*Assigned task*: What lines in the material hold the string "none"? Copy out each of them.

*Data section*:
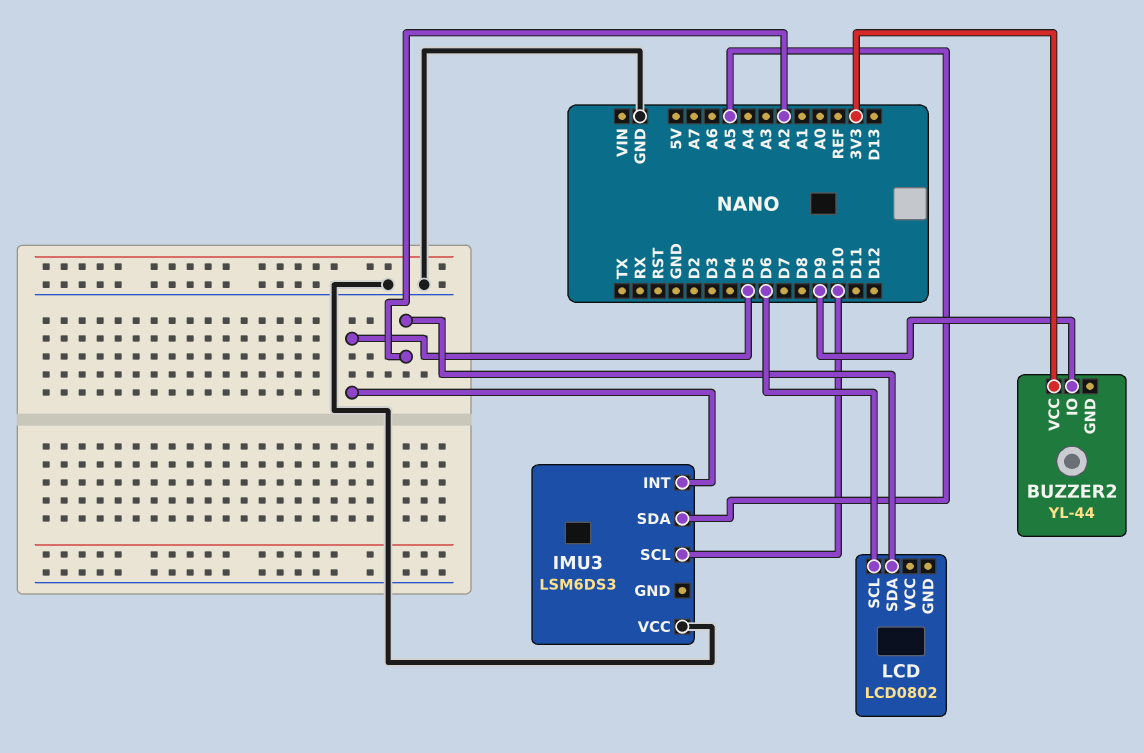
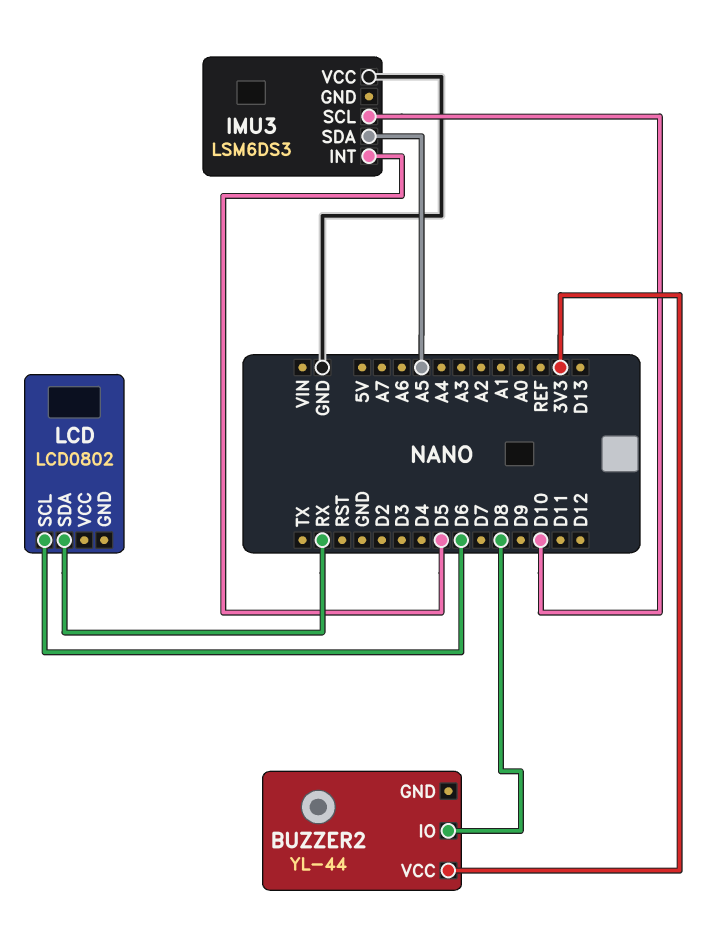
BUZZER2 pin IO: D9 -> D8
LCD pin SDA: A2 -> RX

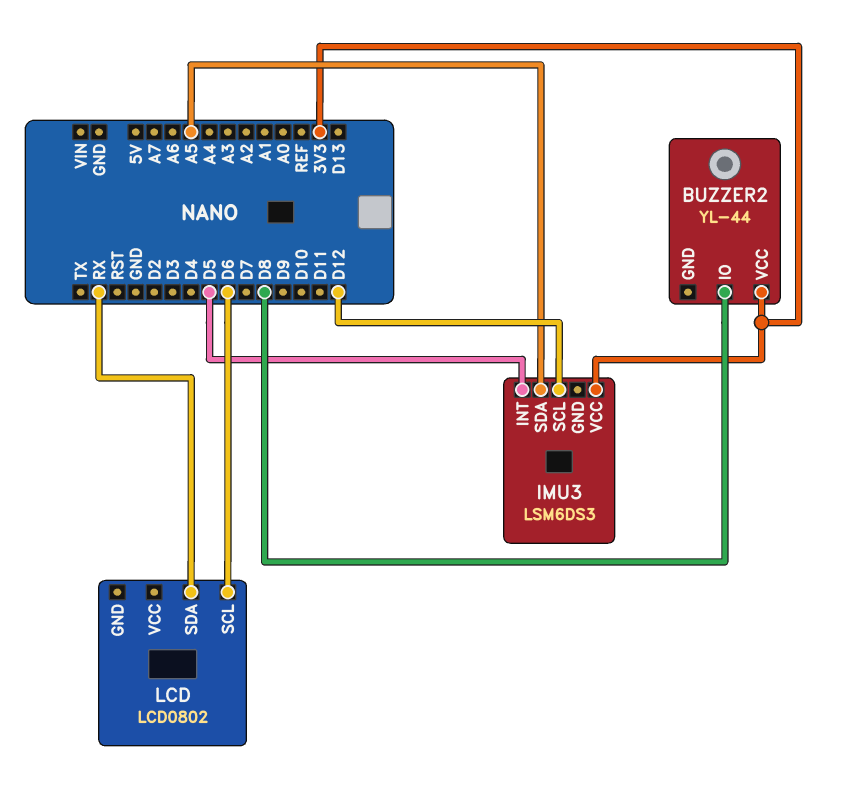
IMU3 pin SCL: D10 -> D12
IMU3 pin VCC: GND -> 3V3

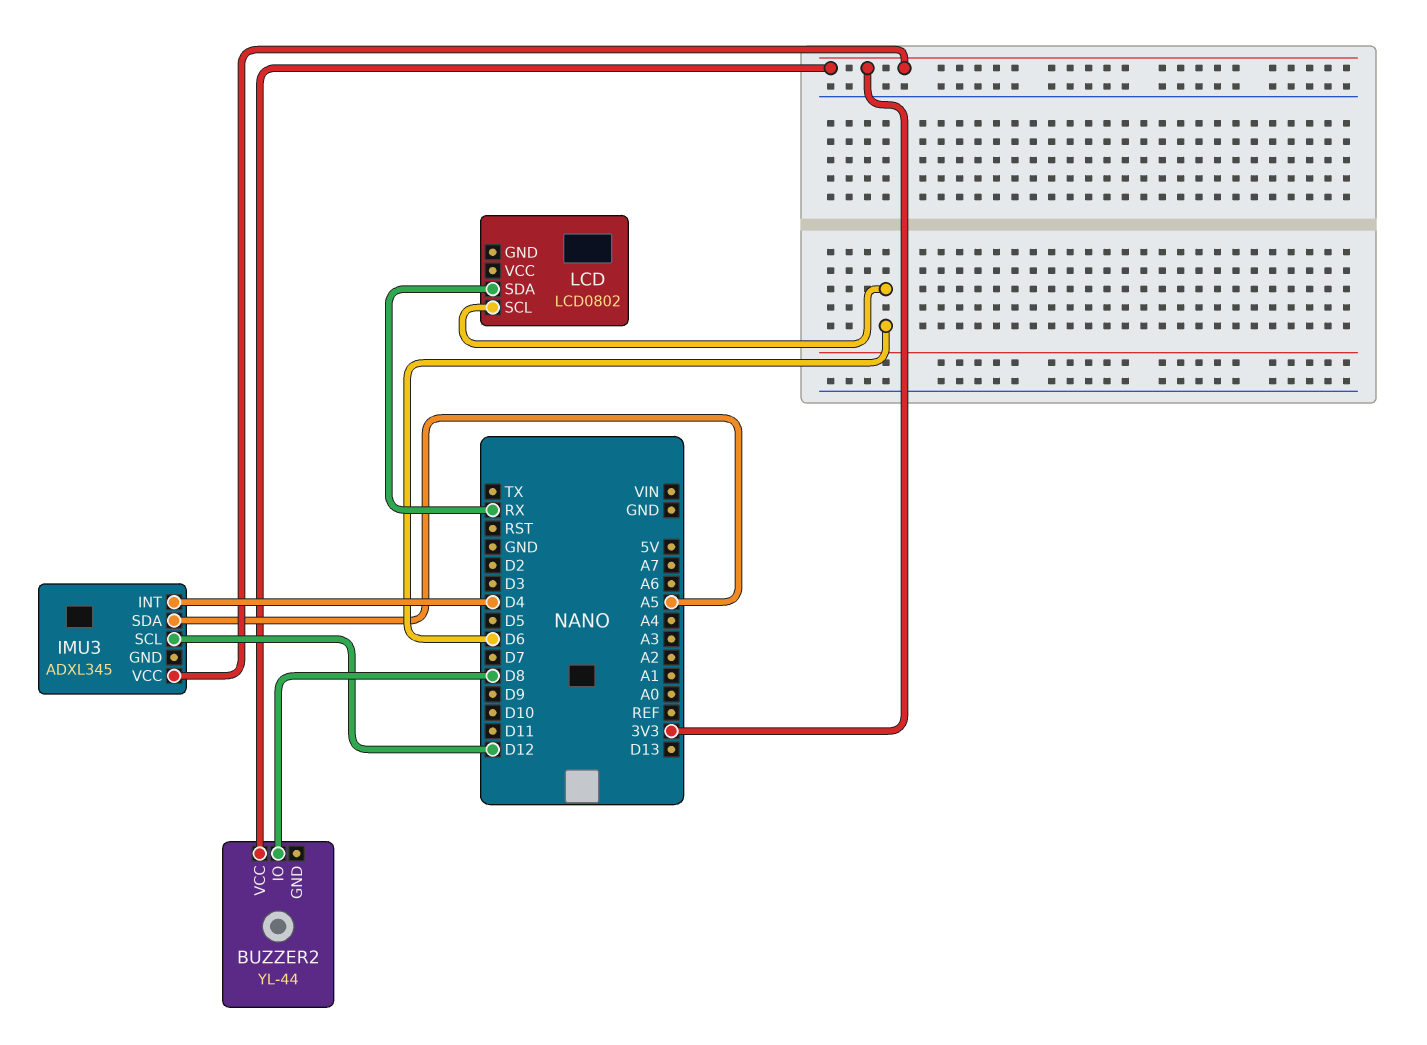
IMU3: LSM6DS3 -> ADXL345
IMU3 pin INT: D5 -> D4

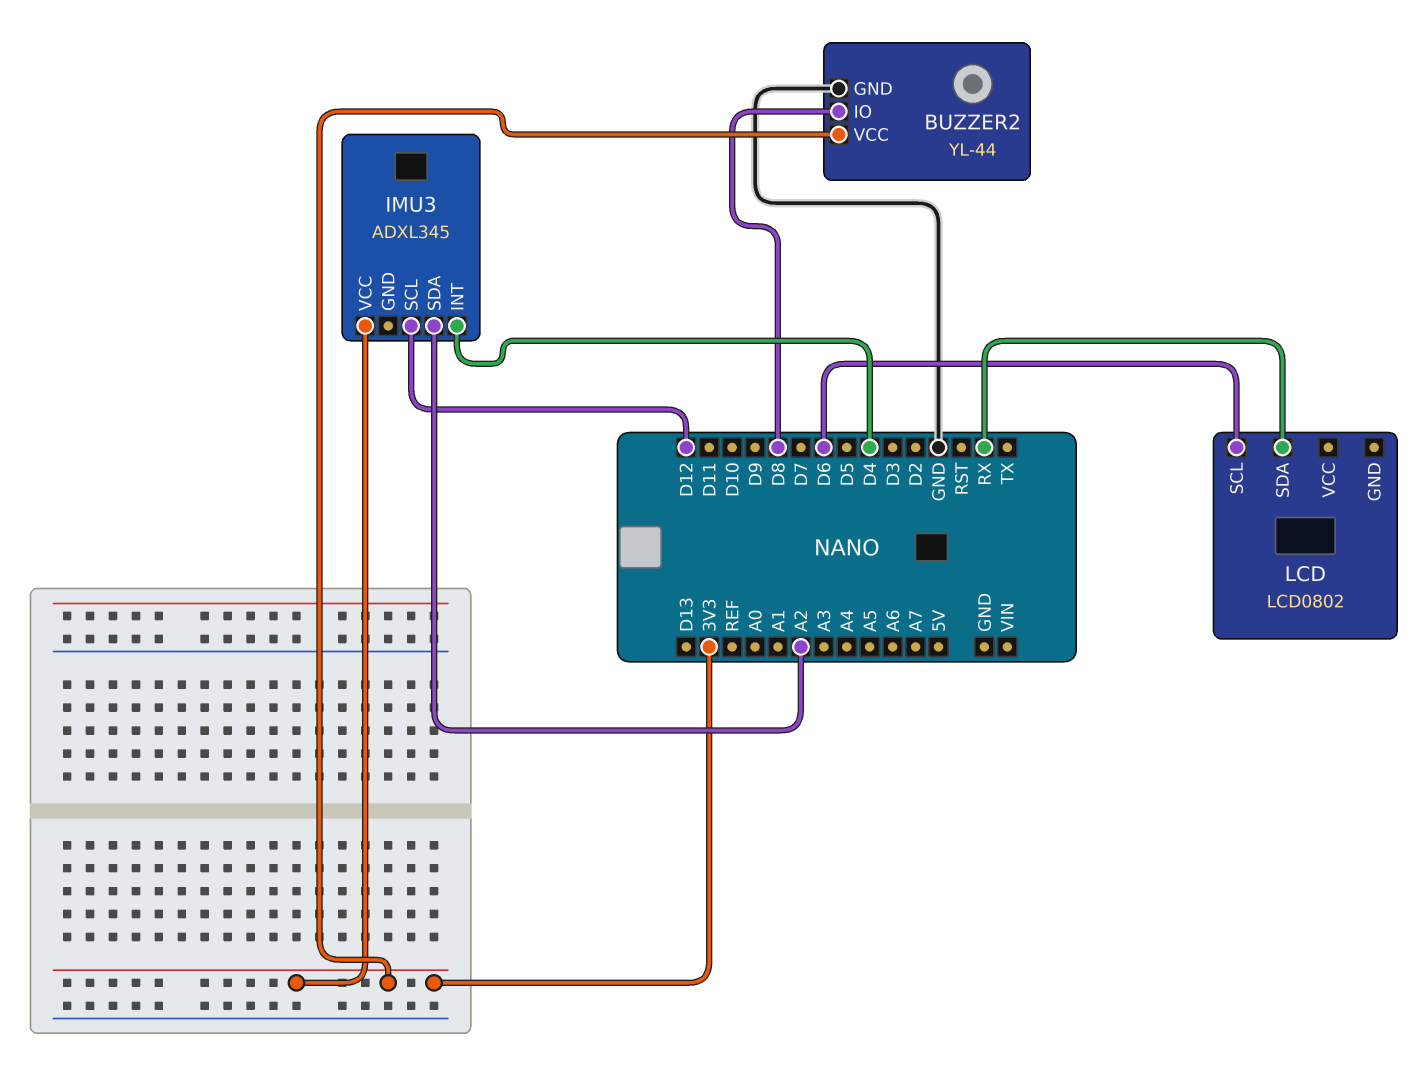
BUZZER2 pin GND: none -> GND
IMU3 pin SDA: A5 -> A2

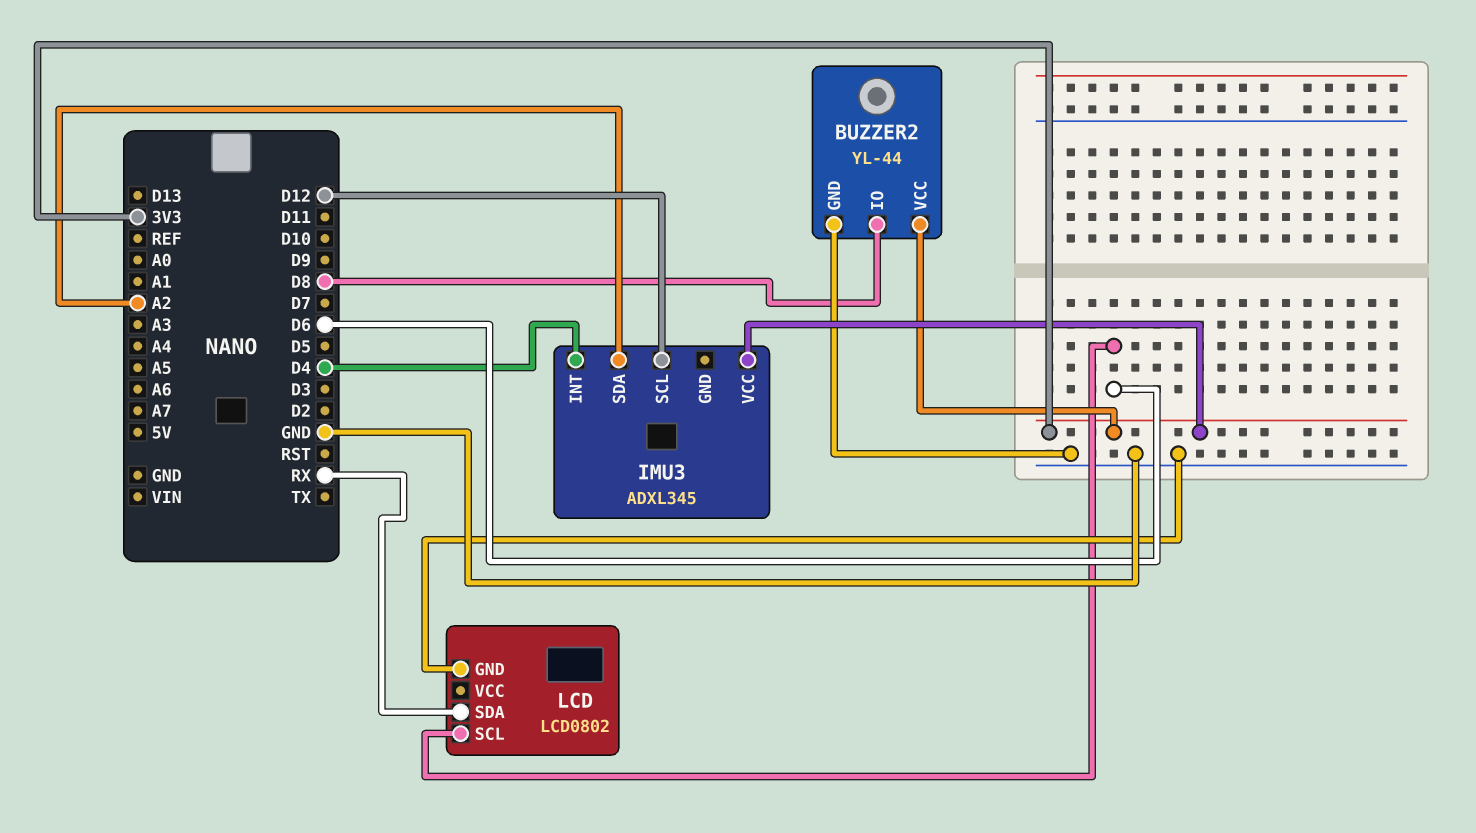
LCD pin GND: none -> GND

*Response area*:
BUZZER2 pin GND: none -> GND
LCD pin GND: none -> GND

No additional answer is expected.